- **Required action**: Your answer should consist only of the lines below from the one with "(150, 212) = (124, 476): white" through the one with "(476, 243) = (610, 426): white", copied exactly.

(Stored dataset items)
= Beginning of Section =

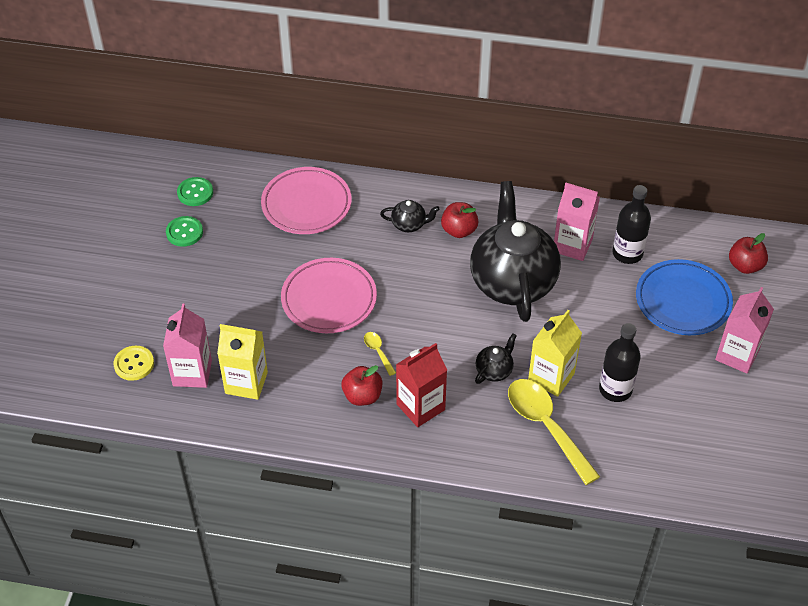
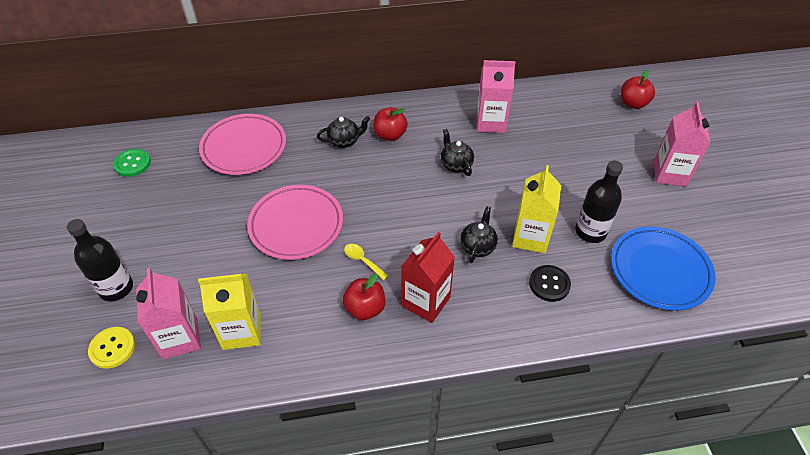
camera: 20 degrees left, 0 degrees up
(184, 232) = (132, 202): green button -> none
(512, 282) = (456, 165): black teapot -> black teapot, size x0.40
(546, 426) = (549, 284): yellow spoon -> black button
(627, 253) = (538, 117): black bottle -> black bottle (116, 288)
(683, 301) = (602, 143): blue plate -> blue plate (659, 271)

= End of Section =
= Beginning of Section =

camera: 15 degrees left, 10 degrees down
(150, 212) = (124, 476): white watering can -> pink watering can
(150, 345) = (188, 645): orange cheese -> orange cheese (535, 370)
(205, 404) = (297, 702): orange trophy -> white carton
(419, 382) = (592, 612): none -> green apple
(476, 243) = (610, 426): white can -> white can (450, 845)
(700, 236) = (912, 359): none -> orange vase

= End of Section =

- **Response**:
(150, 212) = (124, 476): white watering can -> pink watering can
(150, 345) = (188, 645): orange cheese -> orange cheese (535, 370)
(205, 404) = (297, 702): orange trophy -> white carton
(419, 382) = (592, 612): none -> green apple
(476, 243) = (610, 426): white can -> white can (450, 845)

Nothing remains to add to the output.